## PROBLEM TO WORK ON
Reproduce the lines below word for word, without changing anything.

Collection entries
►
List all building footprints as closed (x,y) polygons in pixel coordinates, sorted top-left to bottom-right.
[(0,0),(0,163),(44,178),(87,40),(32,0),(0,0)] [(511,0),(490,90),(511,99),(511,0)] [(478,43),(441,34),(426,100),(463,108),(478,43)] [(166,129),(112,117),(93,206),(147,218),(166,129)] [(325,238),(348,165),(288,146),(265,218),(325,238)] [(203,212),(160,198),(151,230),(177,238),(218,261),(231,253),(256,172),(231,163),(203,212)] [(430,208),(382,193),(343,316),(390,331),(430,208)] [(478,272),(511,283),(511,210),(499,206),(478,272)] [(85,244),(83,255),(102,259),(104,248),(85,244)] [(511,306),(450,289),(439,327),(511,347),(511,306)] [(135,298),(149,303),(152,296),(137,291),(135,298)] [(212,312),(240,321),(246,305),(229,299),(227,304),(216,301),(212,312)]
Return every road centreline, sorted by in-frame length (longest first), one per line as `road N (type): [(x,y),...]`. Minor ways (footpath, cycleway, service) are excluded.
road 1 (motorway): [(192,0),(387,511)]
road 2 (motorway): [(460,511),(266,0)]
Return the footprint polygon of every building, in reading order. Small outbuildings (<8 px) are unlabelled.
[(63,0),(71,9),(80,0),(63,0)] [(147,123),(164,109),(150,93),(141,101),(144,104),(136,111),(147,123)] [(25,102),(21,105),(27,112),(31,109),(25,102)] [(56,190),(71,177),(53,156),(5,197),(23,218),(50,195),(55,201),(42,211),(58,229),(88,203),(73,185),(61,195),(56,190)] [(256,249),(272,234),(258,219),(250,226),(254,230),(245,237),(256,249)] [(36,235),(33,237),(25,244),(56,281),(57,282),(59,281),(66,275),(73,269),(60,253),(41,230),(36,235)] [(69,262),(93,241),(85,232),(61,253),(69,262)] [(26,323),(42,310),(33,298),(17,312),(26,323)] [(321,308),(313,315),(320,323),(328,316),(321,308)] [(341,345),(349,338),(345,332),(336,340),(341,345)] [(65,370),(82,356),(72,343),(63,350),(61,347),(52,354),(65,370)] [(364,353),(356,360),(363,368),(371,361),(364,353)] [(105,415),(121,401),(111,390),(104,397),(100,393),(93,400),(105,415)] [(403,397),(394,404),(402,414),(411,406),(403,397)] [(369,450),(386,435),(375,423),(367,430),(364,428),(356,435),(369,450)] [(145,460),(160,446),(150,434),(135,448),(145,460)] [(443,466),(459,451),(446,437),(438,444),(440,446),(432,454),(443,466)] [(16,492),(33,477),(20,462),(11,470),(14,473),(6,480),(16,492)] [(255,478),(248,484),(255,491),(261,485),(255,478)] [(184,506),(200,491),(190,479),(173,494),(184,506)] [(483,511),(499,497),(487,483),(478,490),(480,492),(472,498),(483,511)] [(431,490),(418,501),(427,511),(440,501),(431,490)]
◄
## ANSWER TO THE TASK
List all building footprints as closed (x,y) polygons in pixel coordinates, sorted top-left to bottom-right.
[(0,0),(0,163),(44,178),(87,40),(32,0),(0,0)] [(511,0),(490,90),(511,99),(511,0)] [(478,43),(441,34),(426,100),(463,108),(478,43)] [(166,129),(112,117),(93,206),(147,218),(166,129)] [(325,238),(348,165),(288,146),(265,218),(325,238)] [(203,212),(160,198),(151,230),(177,238),(218,261),(231,253),(256,172),(231,163),(203,212)] [(430,208),(382,193),(343,316),(390,331),(430,208)] [(478,272),(511,283),(511,210),(499,206),(478,272)] [(85,244),(83,255),(102,259),(104,248),(85,244)] [(511,306),(450,289),(439,327),(511,347),(511,306)] [(135,298),(149,303),(152,296),(137,291),(135,298)] [(212,312),(240,321),(246,305),(229,299),(227,304),(216,301),(212,312)]
Return every road centreline, sorted by in-frame length (longest first), one per line as `road N (type): [(x,y),...]`. Minor ways (footpath, cycleway, service) are excluded.
road 1 (motorway): [(192,0),(387,511)]
road 2 (motorway): [(460,511),(266,0)]
Return the footprint polygon of every building, in reading order. Small outbuildings (<8 px) are unlabelled.
[(63,0),(71,9),(80,0),(63,0)] [(147,123),(164,109),(150,93),(141,101),(144,104),(136,111),(147,123)] [(25,102),(21,105),(27,112),(31,109),(25,102)] [(56,190),(71,177),(53,156),(5,197),(23,218),(50,195),(55,201),(42,211),(58,229),(88,203),(73,185),(61,195),(56,190)] [(256,249),(272,234),(258,219),(250,226),(254,230),(245,237),(256,249)] [(36,235),(33,237),(25,244),(56,281),(57,282),(59,281),(66,275),(73,269),(60,253),(41,230),(36,235)] [(69,262),(93,241),(85,232),(61,253),(69,262)] [(26,323),(42,310),(33,298),(17,312),(26,323)] [(321,308),(313,315),(320,323),(328,316),(321,308)] [(341,345),(349,338),(345,332),(336,340),(341,345)] [(65,370),(82,356),(72,343),(63,350),(61,347),(52,354),(65,370)] [(364,353),(356,360),(363,368),(371,361),(364,353)] [(105,415),(121,401),(111,390),(104,397),(100,393),(93,400),(105,415)] [(403,397),(394,404),(402,414),(411,406),(403,397)] [(369,450),(386,435),(375,423),(367,430),(364,428),(356,435),(369,450)] [(145,460),(160,446),(150,434),(135,448),(145,460)] [(443,466),(459,451),(446,437),(438,444),(440,446),(432,454),(443,466)] [(16,492),(33,477),(20,462),(11,470),(14,473),(6,480),(16,492)] [(255,478),(248,484),(255,491),(261,485),(255,478)] [(184,506),(200,491),(190,479),(173,494),(184,506)] [(483,511),(499,497),(487,483),(478,490),(480,492),(472,498),(483,511)] [(431,490),(418,501),(427,511),(440,501),(431,490)]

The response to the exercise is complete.